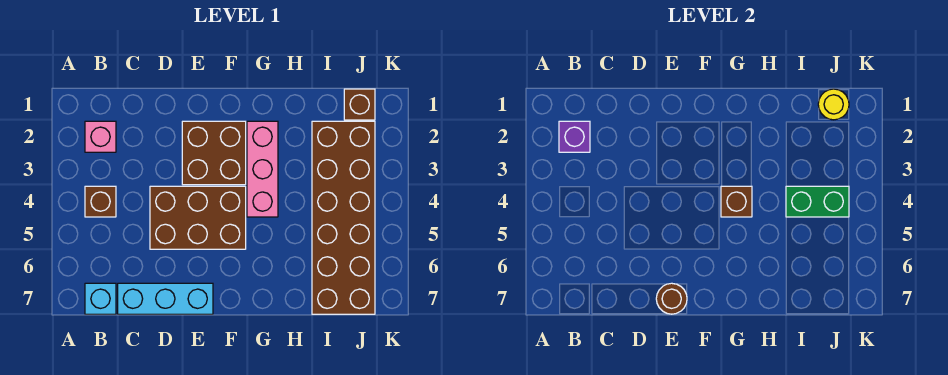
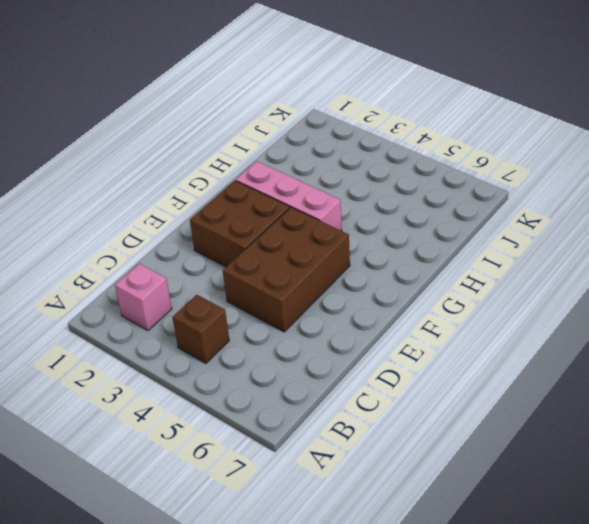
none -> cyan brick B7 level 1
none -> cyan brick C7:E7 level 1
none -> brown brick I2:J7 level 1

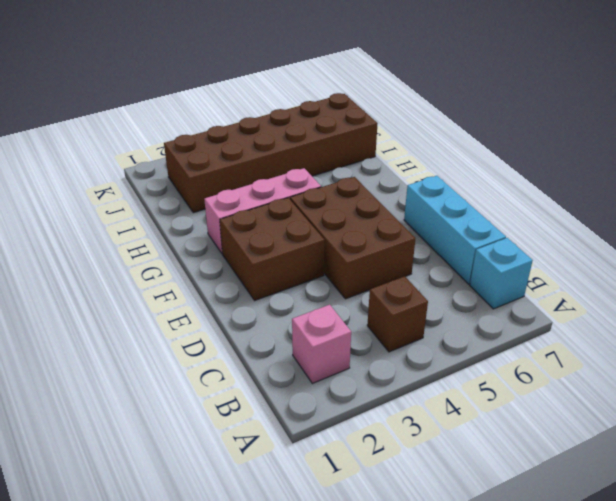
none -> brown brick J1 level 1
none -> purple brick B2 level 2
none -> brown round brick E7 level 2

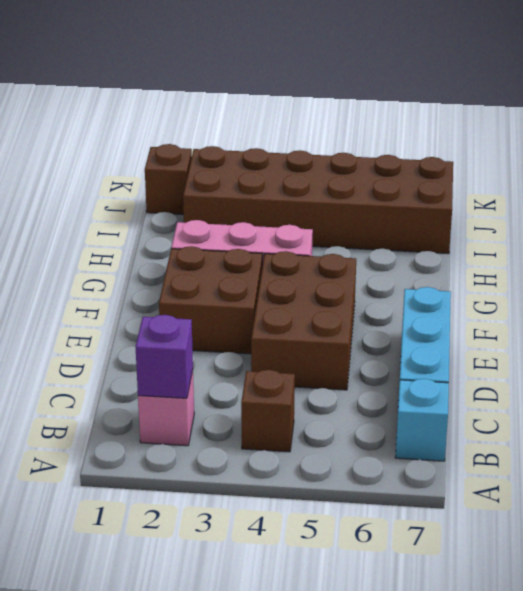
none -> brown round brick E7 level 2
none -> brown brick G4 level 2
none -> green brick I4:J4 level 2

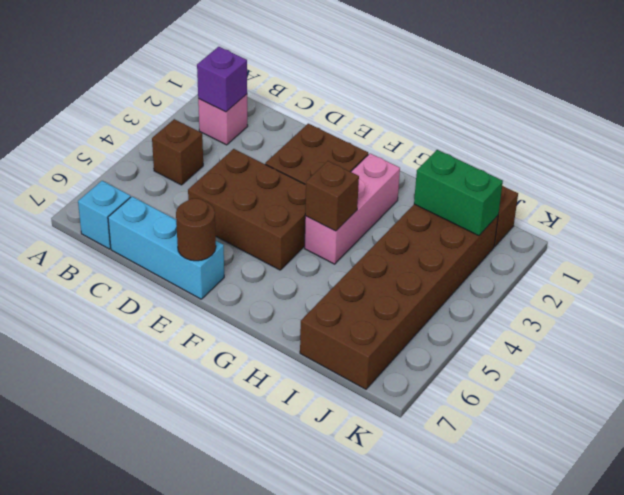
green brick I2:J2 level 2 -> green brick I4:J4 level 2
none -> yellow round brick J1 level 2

==

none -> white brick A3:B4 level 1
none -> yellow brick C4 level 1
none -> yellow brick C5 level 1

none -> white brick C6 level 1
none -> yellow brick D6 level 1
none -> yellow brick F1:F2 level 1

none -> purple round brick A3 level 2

* * *

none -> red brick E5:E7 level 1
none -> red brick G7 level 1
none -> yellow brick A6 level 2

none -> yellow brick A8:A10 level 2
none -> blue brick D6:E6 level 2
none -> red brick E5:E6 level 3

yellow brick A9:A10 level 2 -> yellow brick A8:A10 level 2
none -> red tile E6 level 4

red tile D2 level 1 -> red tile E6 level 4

* WHAT TO PRODUCE: Copy needed, without pictures: the lines of the listing above from the line containing "none -> brown brick I2:J7 level 1" up to and including the line containing "none -> yellow round brick J1 level 2", set down exactly.

* RESPONSE:
none -> brown brick I2:J7 level 1

none -> brown brick J1 level 1
none -> purple brick B2 level 2
none -> brown round brick E7 level 2

none -> brown round brick E7 level 2
none -> brown brick G4 level 2
none -> green brick I4:J4 level 2

green brick I2:J2 level 2 -> green brick I4:J4 level 2
none -> yellow round brick J1 level 2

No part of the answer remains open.